╭──

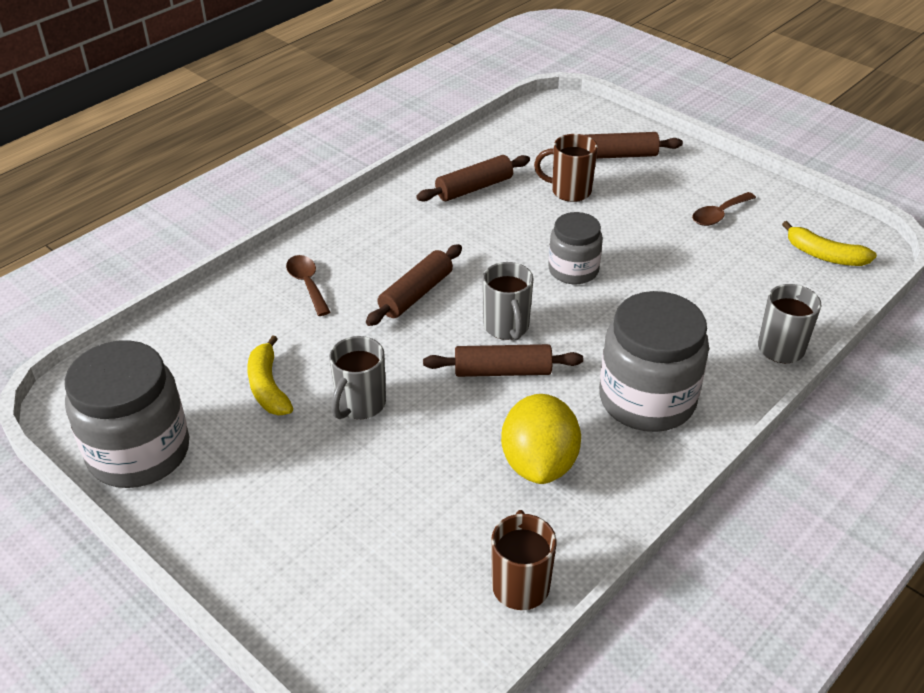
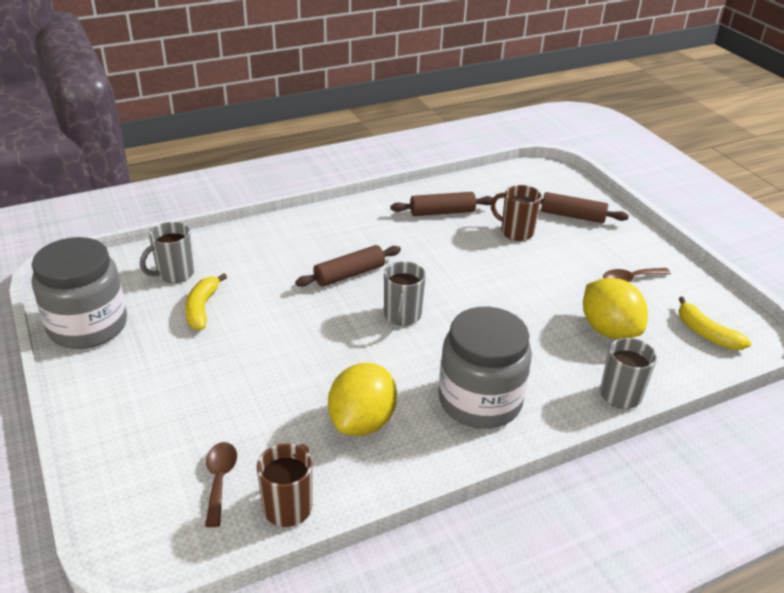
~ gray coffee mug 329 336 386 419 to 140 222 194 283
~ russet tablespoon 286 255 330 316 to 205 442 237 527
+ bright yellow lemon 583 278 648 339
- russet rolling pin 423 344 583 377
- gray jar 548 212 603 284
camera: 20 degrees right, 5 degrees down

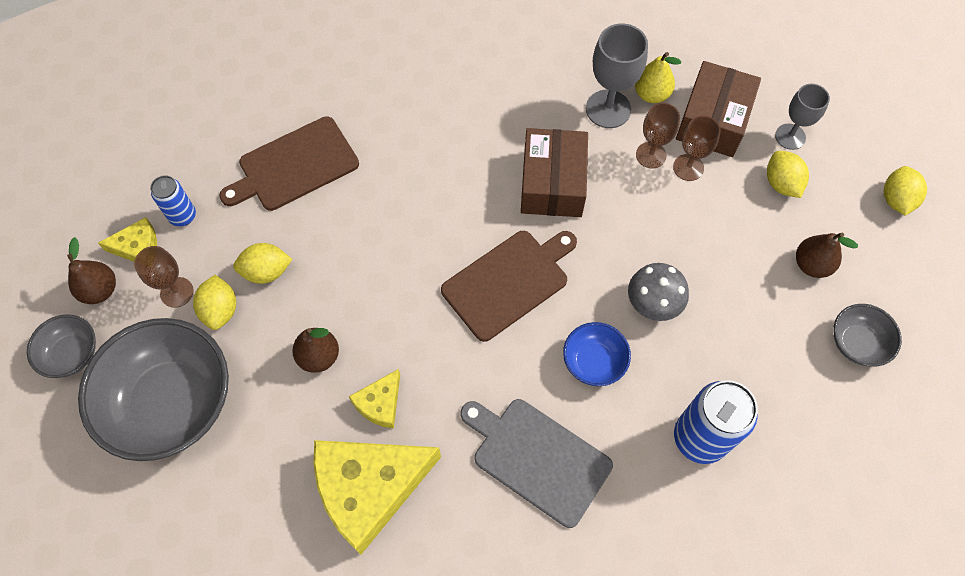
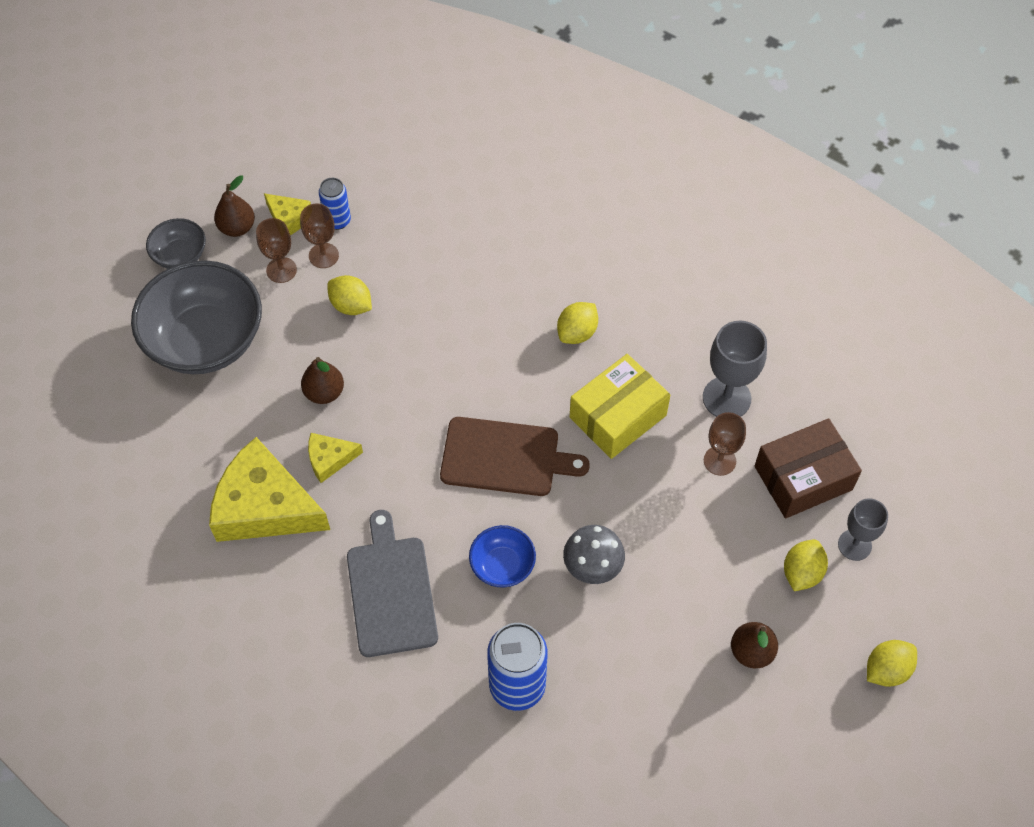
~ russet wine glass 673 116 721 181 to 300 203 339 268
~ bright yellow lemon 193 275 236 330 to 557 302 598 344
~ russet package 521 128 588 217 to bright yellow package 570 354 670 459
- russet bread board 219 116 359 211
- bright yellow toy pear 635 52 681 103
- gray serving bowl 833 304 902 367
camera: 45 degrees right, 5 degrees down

╰──

Output the records above exactly as they are, leaving out the pictures.

~ gray coffee mug 329 336 386 419 to 140 222 194 283
~ russet tablespoon 286 255 330 316 to 205 442 237 527
+ bright yellow lemon 583 278 648 339
- russet rolling pin 423 344 583 377
- gray jar 548 212 603 284
camera: 20 degrees right, 5 degrees down

~ russet wine glass 673 116 721 181 to 300 203 339 268
~ bright yellow lemon 193 275 236 330 to 557 302 598 344
~ russet package 521 128 588 217 to bright yellow package 570 354 670 459
- russet bread board 219 116 359 211
- bright yellow toy pear 635 52 681 103
- gray serving bowl 833 304 902 367
camera: 45 degrees right, 5 degrees down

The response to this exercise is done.